- _TASK BRIEF_:
Beneath this instruction is a listing. Transcribe from it only the stretch from the line with "R8: 82k (GND, VB2) -> 82k (+5V, VB2)" through the line with "SW2: switch (+5V, P1/2) -> button (+5V, P1/2)", both end lines included, exactly as written.
** Opening DATA IN THIS EXERCISE block **
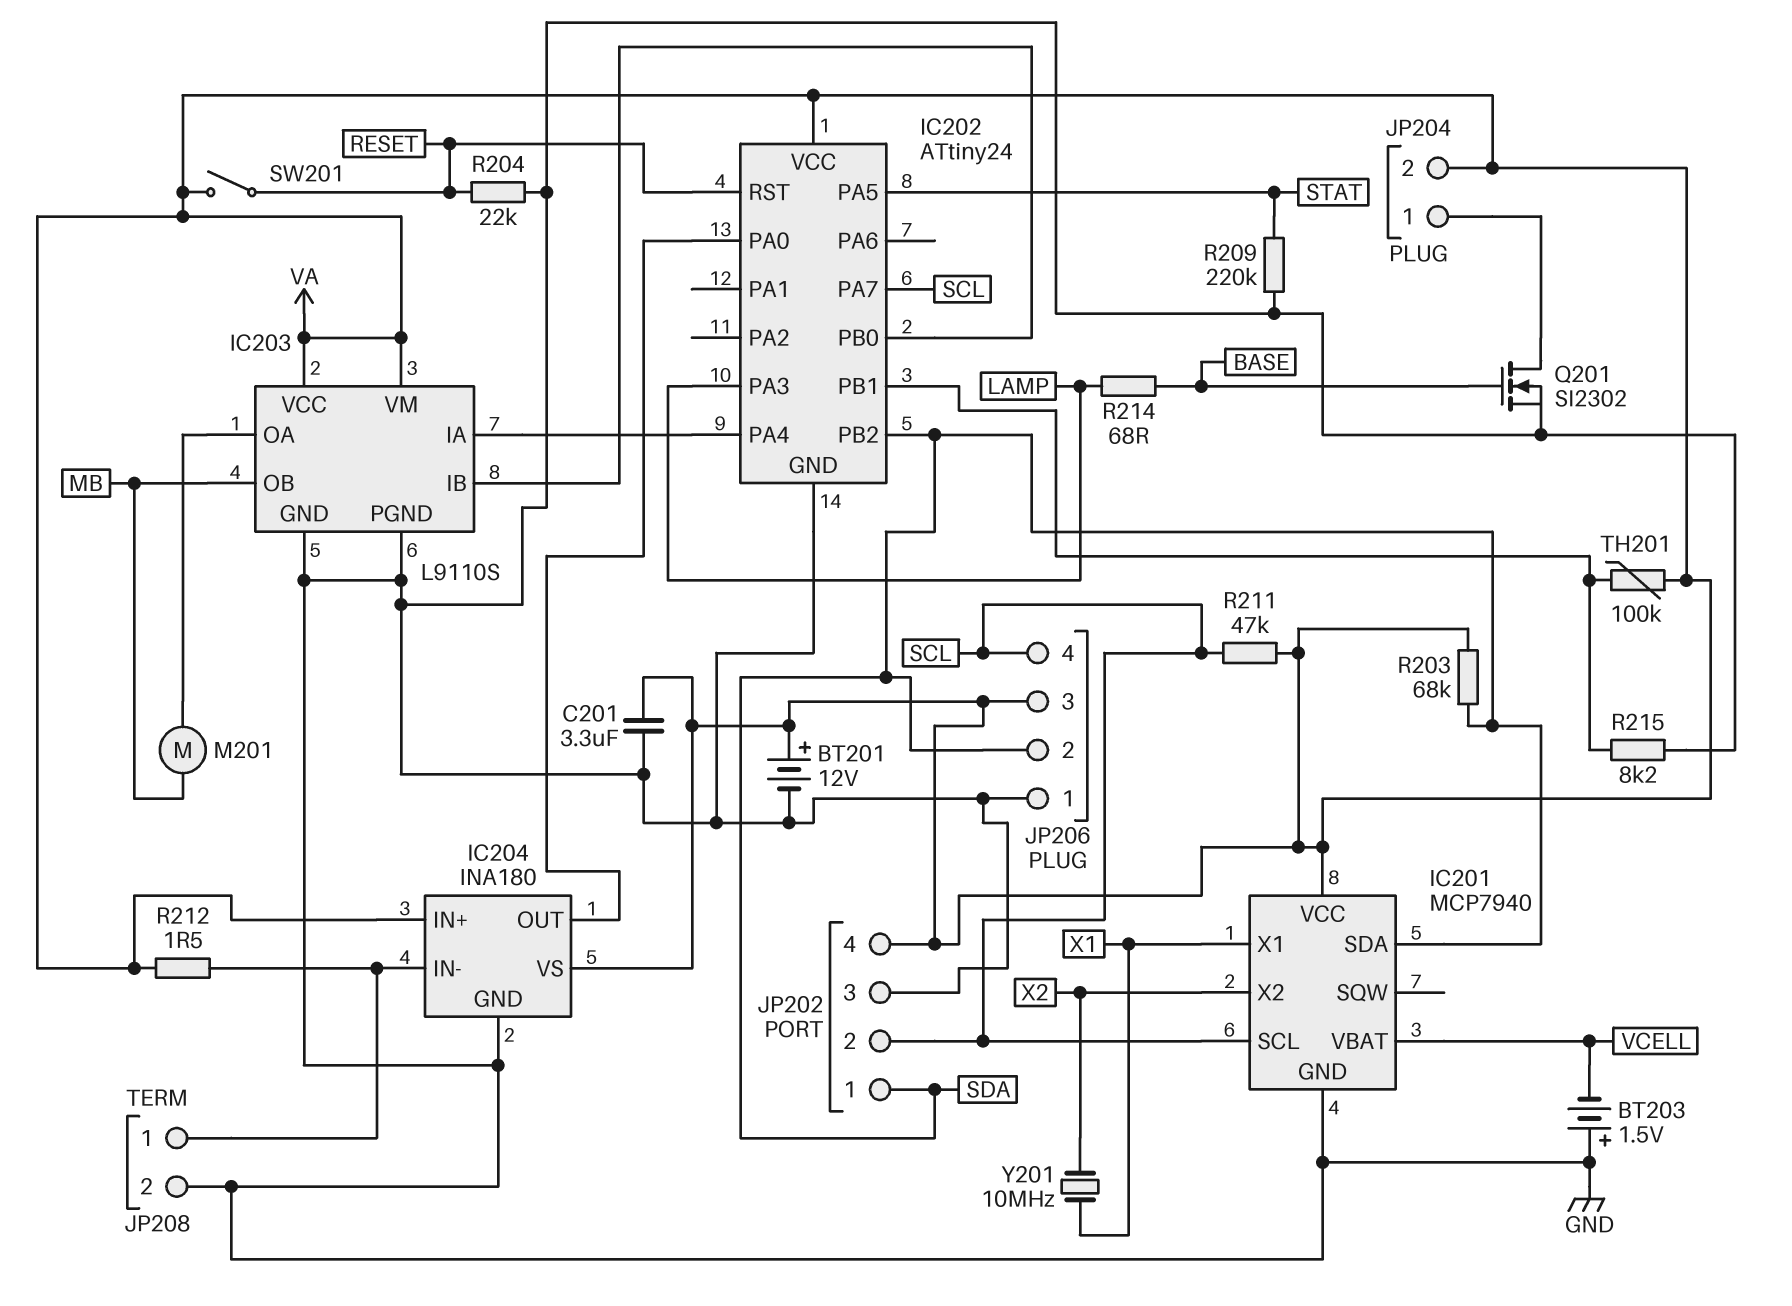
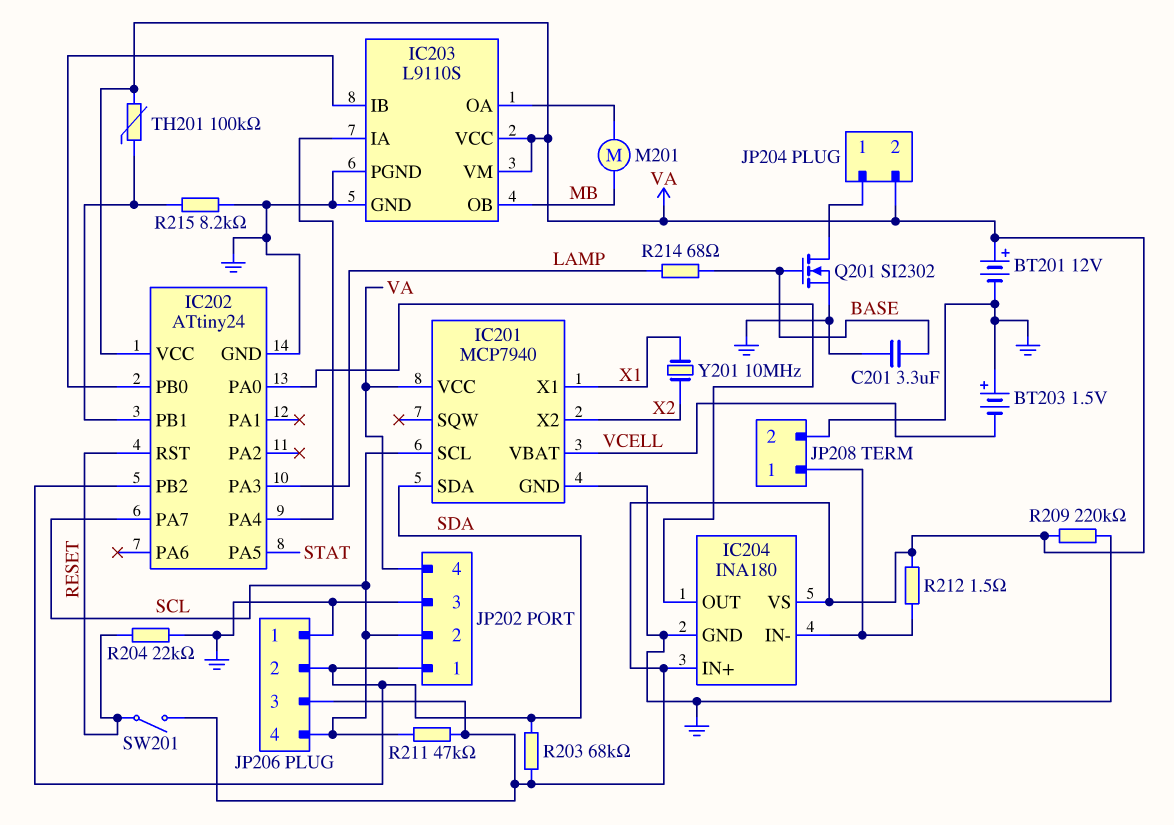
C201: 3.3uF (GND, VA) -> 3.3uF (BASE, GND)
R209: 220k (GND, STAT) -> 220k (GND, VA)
** Closing DATA IN THIS EXERCISE block **
** Opening DATA IN THIS EXERCISE block **
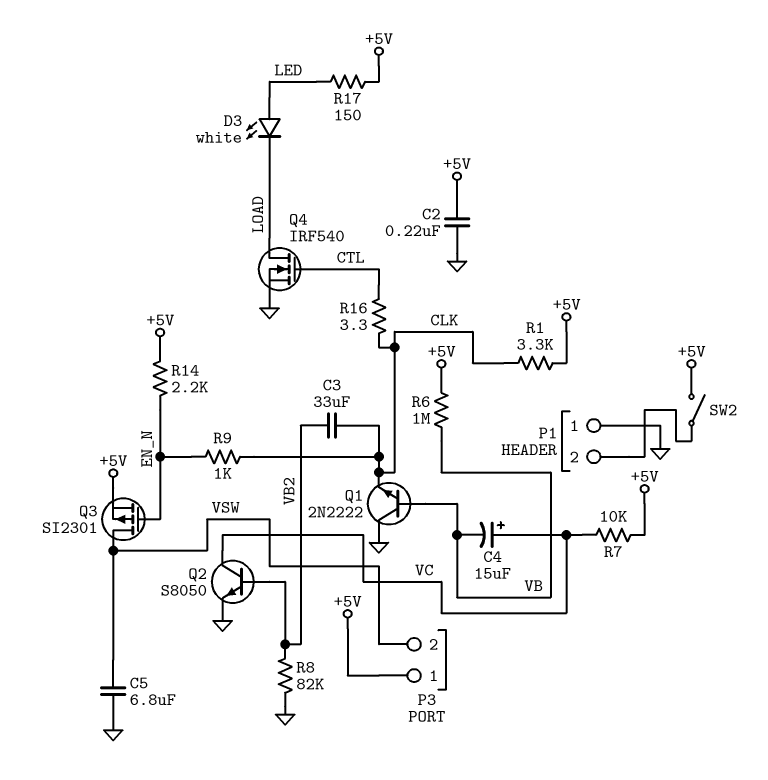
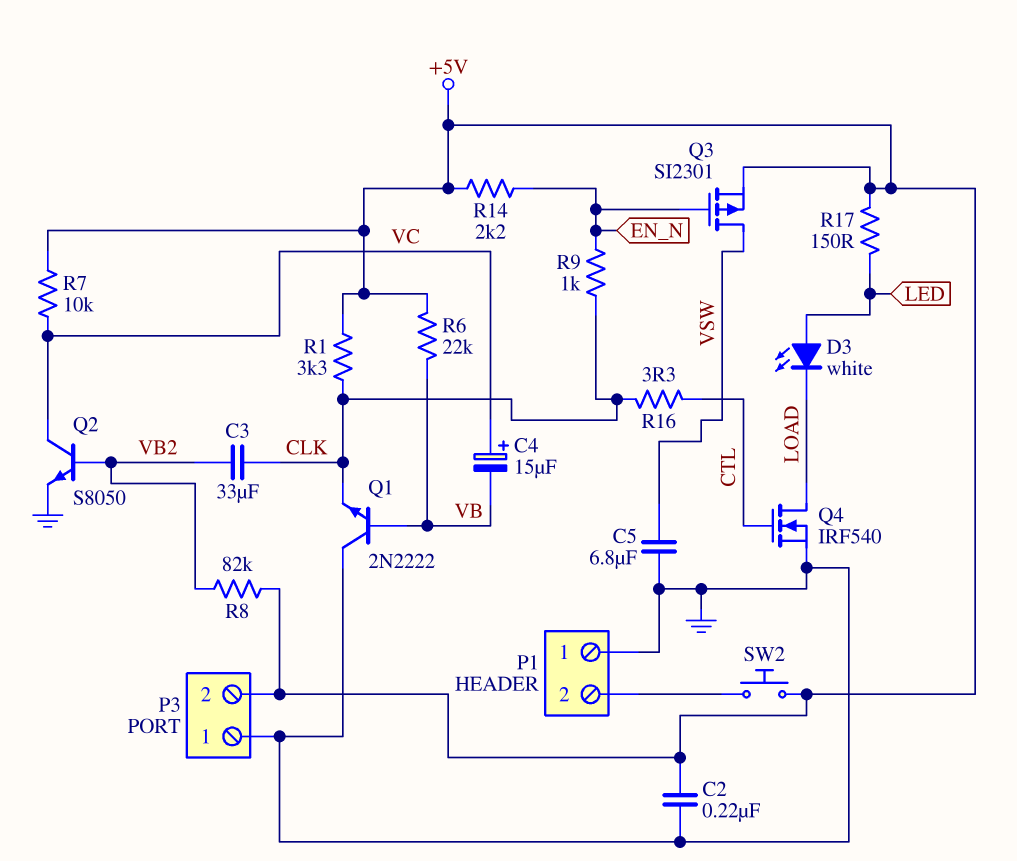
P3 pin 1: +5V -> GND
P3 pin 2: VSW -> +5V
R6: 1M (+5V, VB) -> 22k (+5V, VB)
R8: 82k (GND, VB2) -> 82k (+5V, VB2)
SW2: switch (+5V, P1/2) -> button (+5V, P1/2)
** Closing DATA IN THIS EXERCISE block **
** Opening DATA IN THIS EXERCISE block **
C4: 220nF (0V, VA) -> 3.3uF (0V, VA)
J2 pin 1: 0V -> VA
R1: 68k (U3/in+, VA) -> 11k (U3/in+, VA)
** Closing DATA IN THIS EXERCISE block **
- _RESPONSE BELOW_:
R8: 82k (GND, VB2) -> 82k (+5V, VB2)
SW2: switch (+5V, P1/2) -> button (+5V, P1/2)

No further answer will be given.